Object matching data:
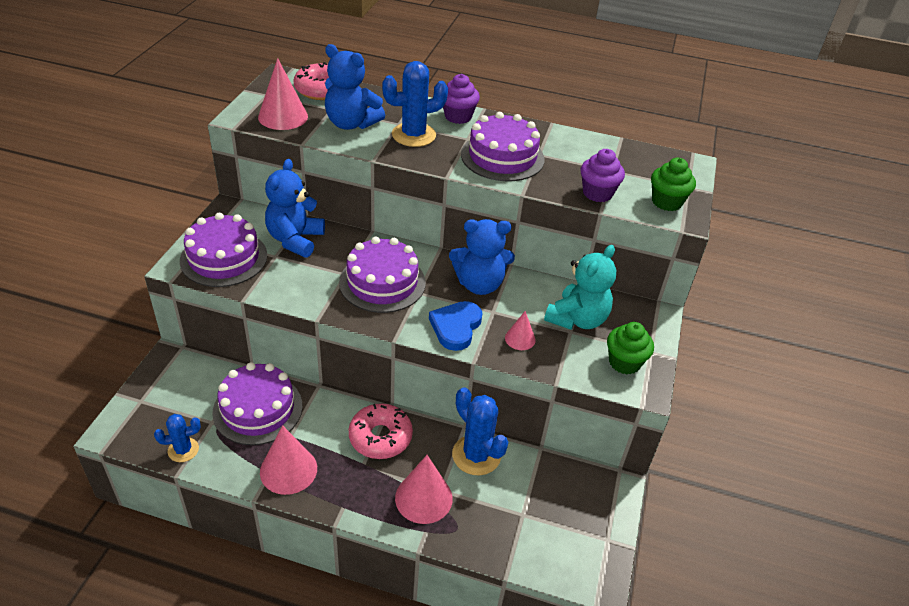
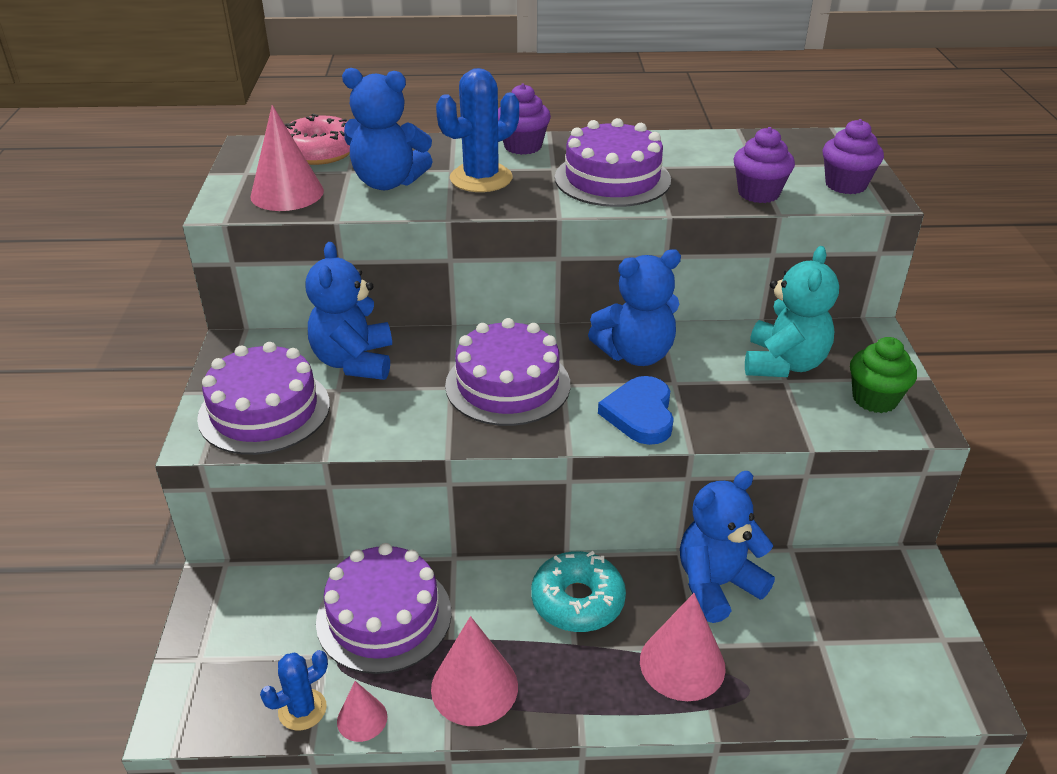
camera: 15 degrees left, 5 degrees down
(380, 437) = (577, 601): pink donut -> turquoise donut
(476, 455) = (717, 584): blue cactus -> blue teddy bear
(520, 339) = (730, 406): pink cone -> pink cone (362, 719)
(666, 202) = (845, 185): green cupcake -> purple cupcake

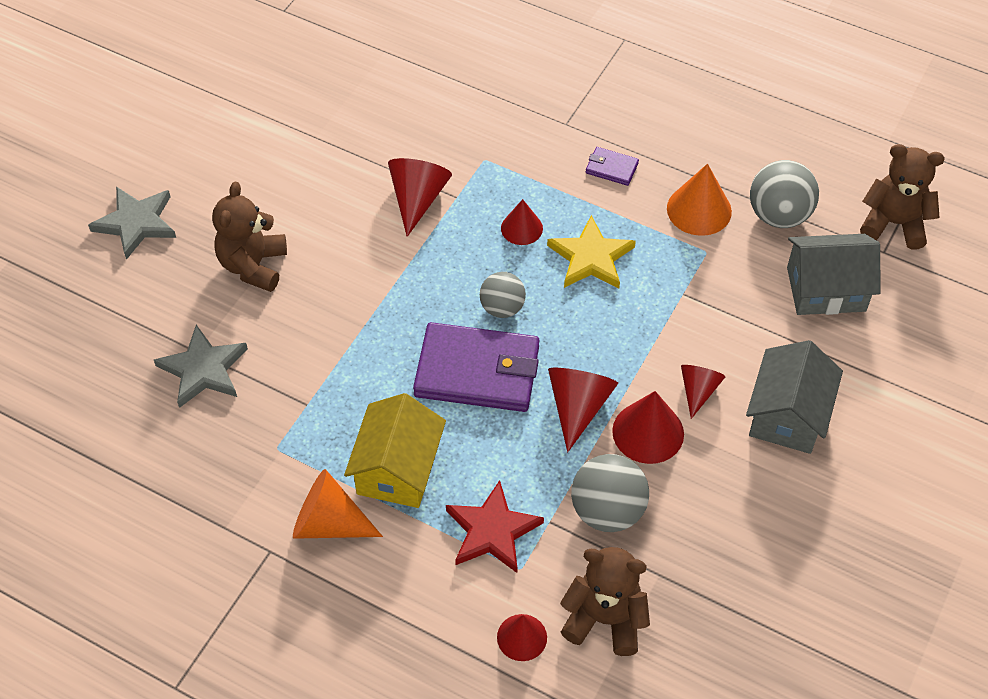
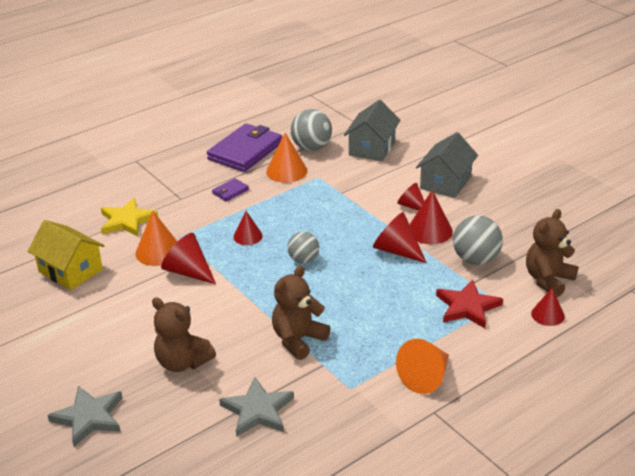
camera: 65 degrees left, 20 degrees down
(398, 469) = (400, 335): yellow house -> yellow house (70, 270)
(442, 152) = (158, 251): none -> orange cone
(477, 371) = (345, 282): purple wallet -> purple wallet (245, 151)
(591, 257) = (291, 217): yellow star -> yellow star (127, 221)
(788, 415) = (445, 182): grey house -> grey house turned 75 degrees clockwise
(894, 223) = (344, 117): brown teddy bear -> brown teddy bear (298, 340)

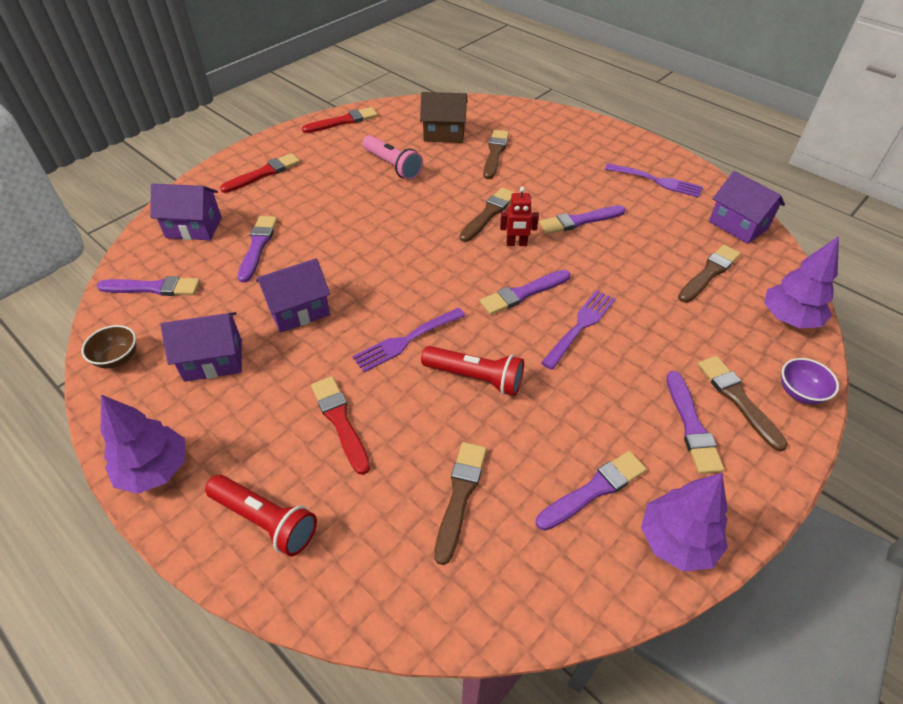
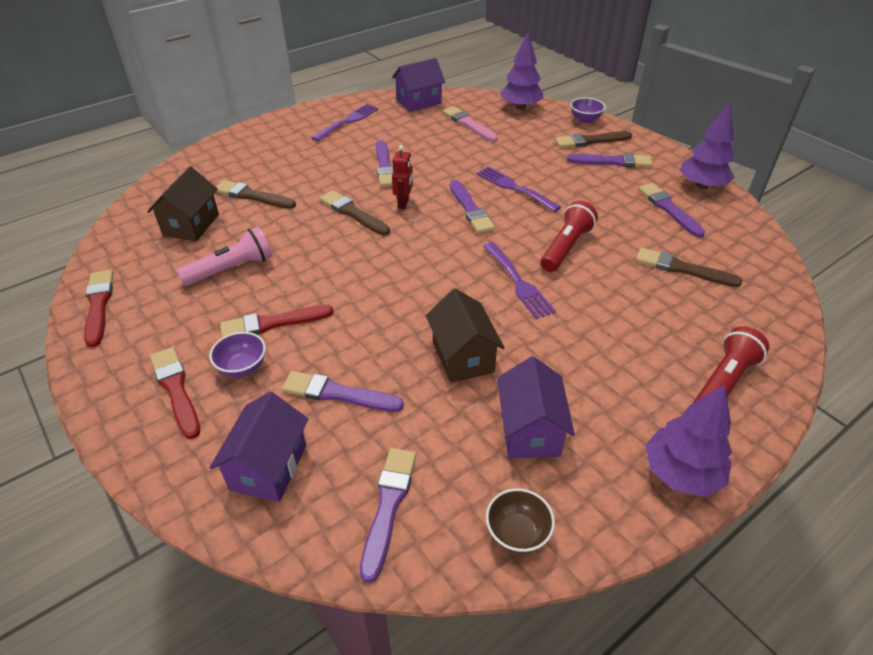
camera: 80 degrees left, 5 degrees down
(284, 196) = (242, 367): none -> purple bowl
(299, 310) = (463, 356): purple house -> brown house
(340, 421) = (613, 330): red brush -> red brush (273, 323)
(709, 273) = (468, 124): brown brush -> pink brush

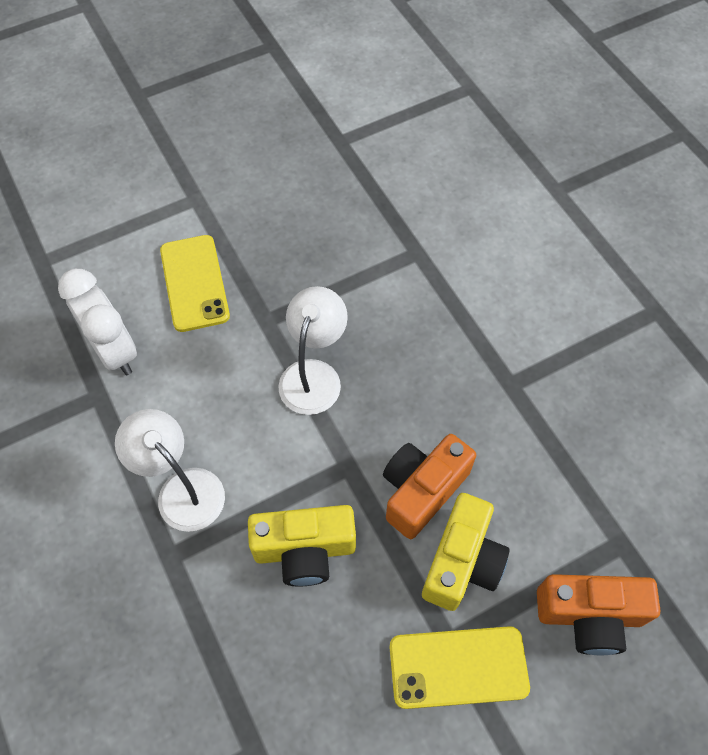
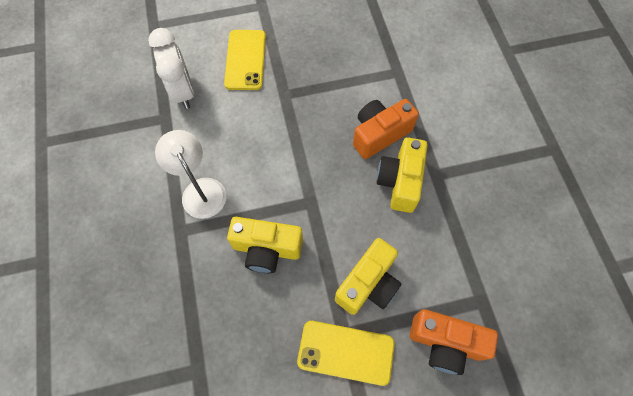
camera: 15 degrees right, 5 degrees up
(314, 375) = (305, 137): white lamp -> none
(422, 490) = (355, 230): orange camera -> orange camera (379, 134)
(464, 406) = (400, 182): none -> yellow camera

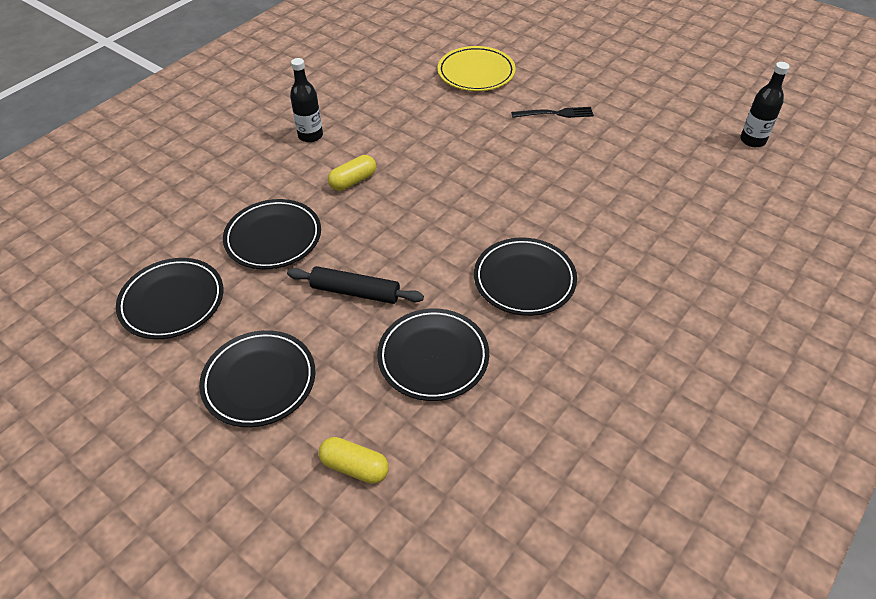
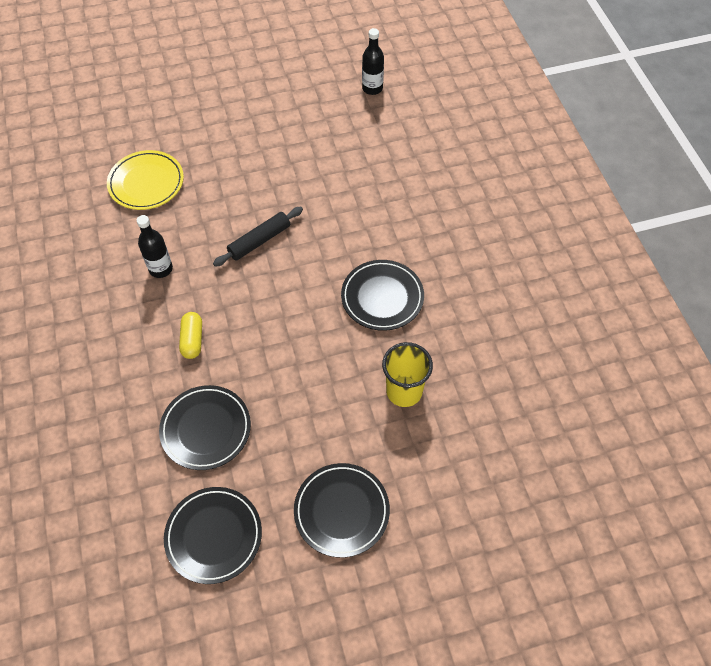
camera: 55 degrees left, 10 degrees up
(310, 136) = (108, 339): black bottle -> black bottle (161, 269)
(355, 292) = (309, 404): black rolling pin -> black rolling pin (259, 241)
(355, 467) = (454, 488): yellow capsule -> none
(433, 357) = (404, 391): black plate -> yellow cup
(556, 113) = (243, 168): black fork -> none

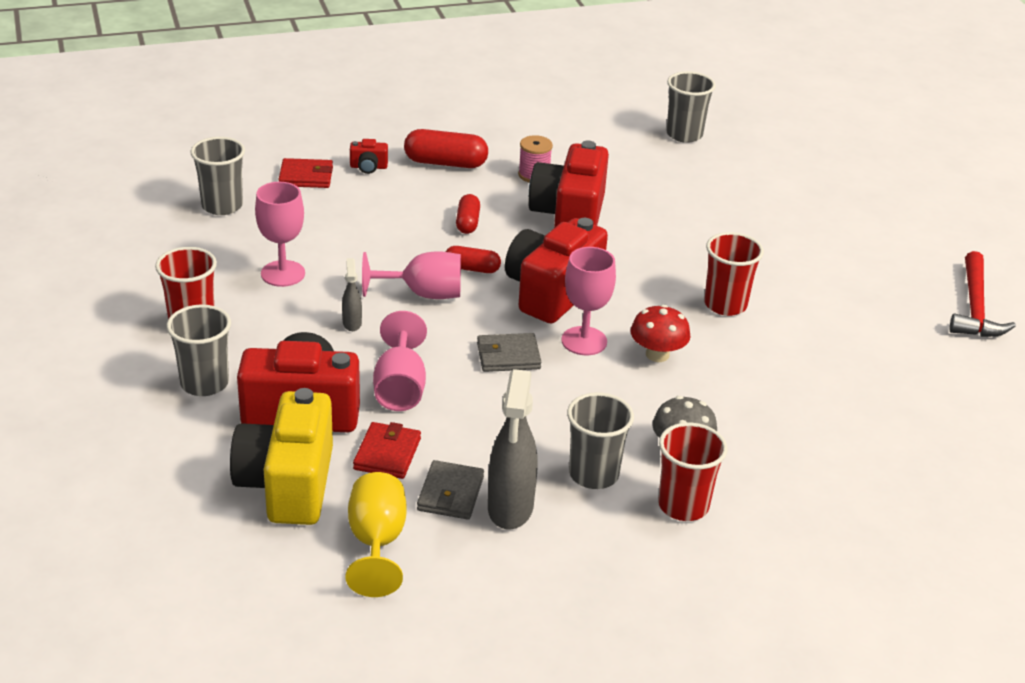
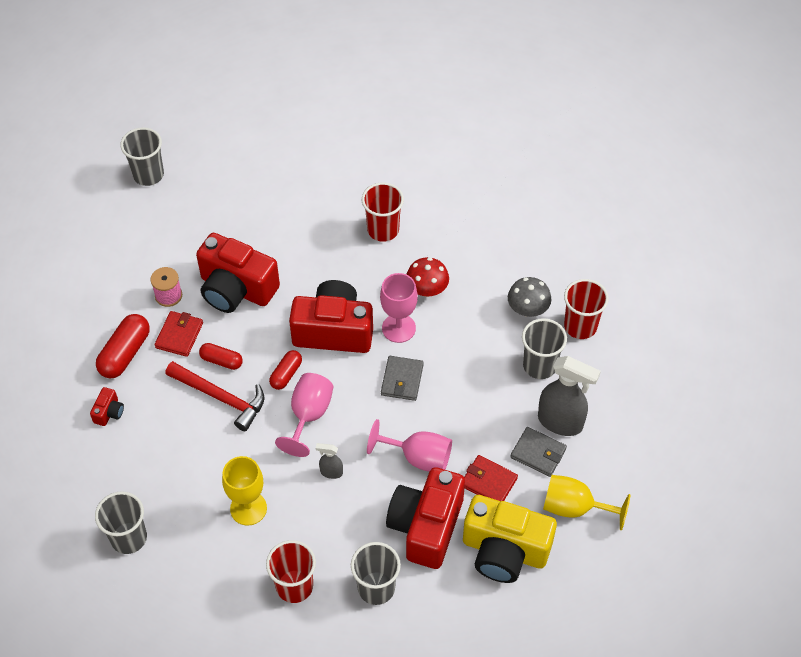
camera: 70 degrees left, 20 degrees up
(283, 273) = (248, 508): pink goblet -> yellow goblet
(306, 177) = (106, 463): red wallet -> red wallet (179, 335)
(551, 292) = (333, 330): red camera -> red camera turned 135 degrees clockwise
(974, 307) = (430, 93): red hammer -> red hammer (221, 398)

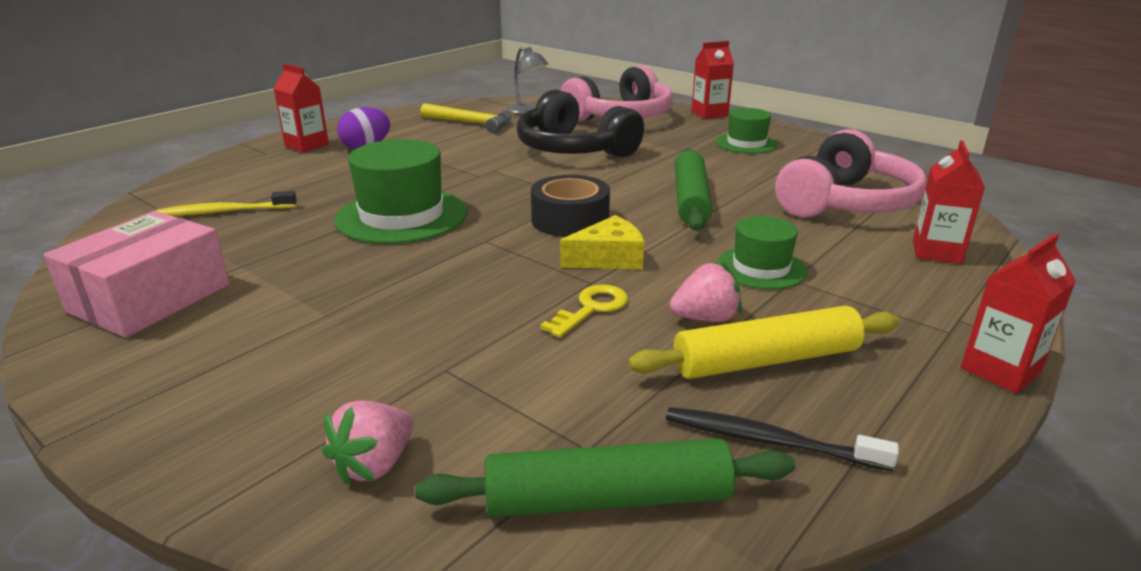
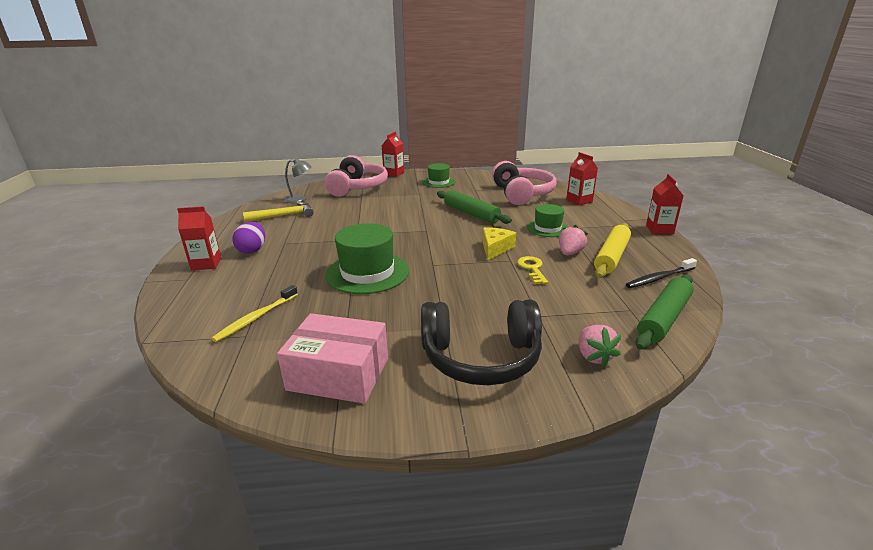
camera: 45 degrees left, 0 degrees up
(150, 298) = (338, 374): pink box -> pink box turned 60 degrees counterclockwise
(570, 220) = (446, 241): black tape -> none
(573, 149) = (372, 210): black headphones -> black headphones (481, 357)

-- TASK REQUIREMENTS --
Copy every record above exactly as written, but leave out the pictures.

-- SOLVED EXERCISE --
camera: 15 degrees left, 5 degrees down
(380, 437) = (577, 601): pink donut -> turquoise donut
(476, 455) = (717, 584): blue cactus -> blue teddy bear
(520, 339) = (730, 406): pink cone -> pink cone (362, 719)
(666, 202) = (845, 185): green cupcake -> purple cupcake

camera: 65 degrees left, 20 degrees down
(398, 469) = (400, 335): yellow house -> yellow house (70, 270)
(442, 152) = (158, 251): none -> orange cone
(477, 371) = (345, 282): purple wallet -> purple wallet (245, 151)
(591, 257) = (291, 217): yellow star -> yellow star (127, 221)
(788, 415) = (445, 182): grey house -> grey house turned 75 degrees clockwise
(894, 223) = (344, 117): brown teddy bear -> brown teddy bear (298, 340)

camera: 80 degrees left, 5 degrees down
(284, 196) = (242, 367): none -> purple bowl
(299, 310) = (463, 356): purple house -> brown house
(340, 421) = (613, 330): red brush -> red brush (273, 323)
(709, 273) = (468, 124): brown brush -> pink brush

camera: 15 degrees right, 5 degrees up
(314, 375) = (305, 137): white lamp -> none
(422, 490) = (355, 230): orange camera -> orange camera (379, 134)
(464, 406) = (400, 182): none -> yellow camera

camera: 55 degrees left, 10 degrees up
(310, 136) = (108, 339): black bottle -> black bottle (161, 269)
(355, 292) = (309, 404): black rolling pin -> black rolling pin (259, 241)
(355, 467) = (454, 488): yellow capsule -> none
(433, 357) = (404, 391): black plate -> yellow cup
(556, 113) = (243, 168): black fork -> none

camera: 70 degrees left, 20 degrees up
(283, 273) = (248, 508): pink goblet -> yellow goblet
(306, 177) = (106, 463): red wallet -> red wallet (179, 335)
(551, 292) = (333, 330): red camera -> red camera turned 135 degrees clockwise
(974, 307) = (430, 93): red hammer -> red hammer (221, 398)

camera: 45 degrees left, 0 degrees up
(150, 298) = (338, 374): pink box -> pink box turned 60 degrees counterclockwise
(570, 220) = (446, 241): black tape -> none
(573, 149) = (372, 210): black headphones -> black headphones (481, 357)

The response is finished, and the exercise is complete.